Records excerpted from a collection:
○ ○ ○ ○ ○

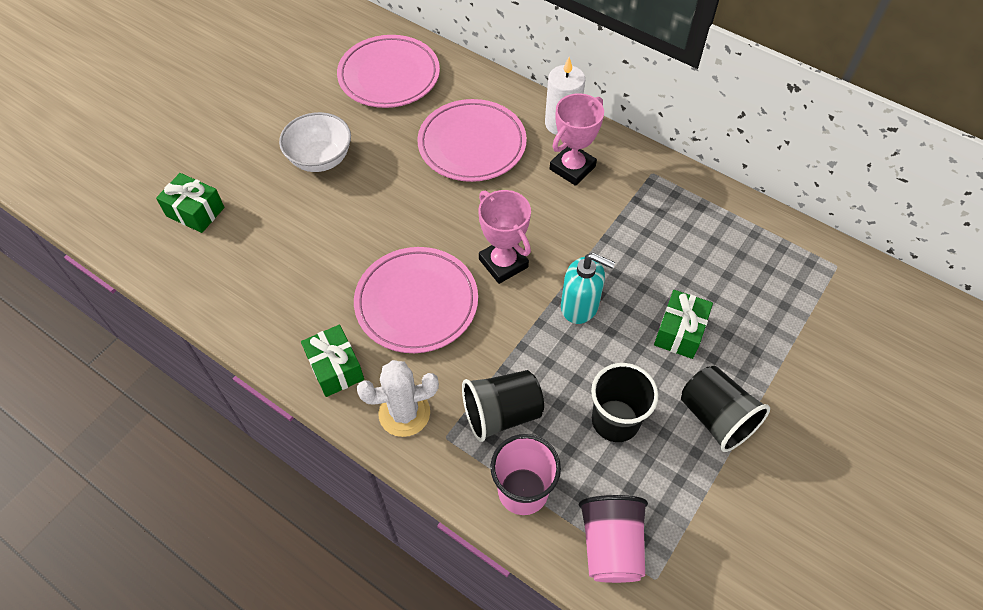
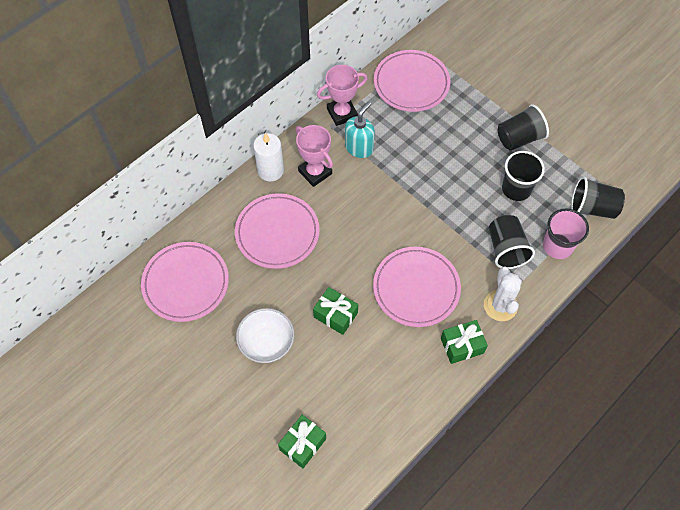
camera: 80 degrees left, 5 degrees up
(503, 263) = (391, 230): pink trophy -> pink trophy (342, 113)
(580, 306) = (433, 191): turquoise soap dispenser -> turquoise soap dispenser (359, 148)
(611, 546) = (592, 208): pink cup -> black cup
(679, 332) = (459, 141): green gift -> green gift (335, 315)
(764, 257) = (411, 84): none -> pink plate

○ ○ ○ ○ ○

> Problem requirements:
In the data above, how many lines contain the string "pink"? Answer with the number only.

> Solution to the exercise:
3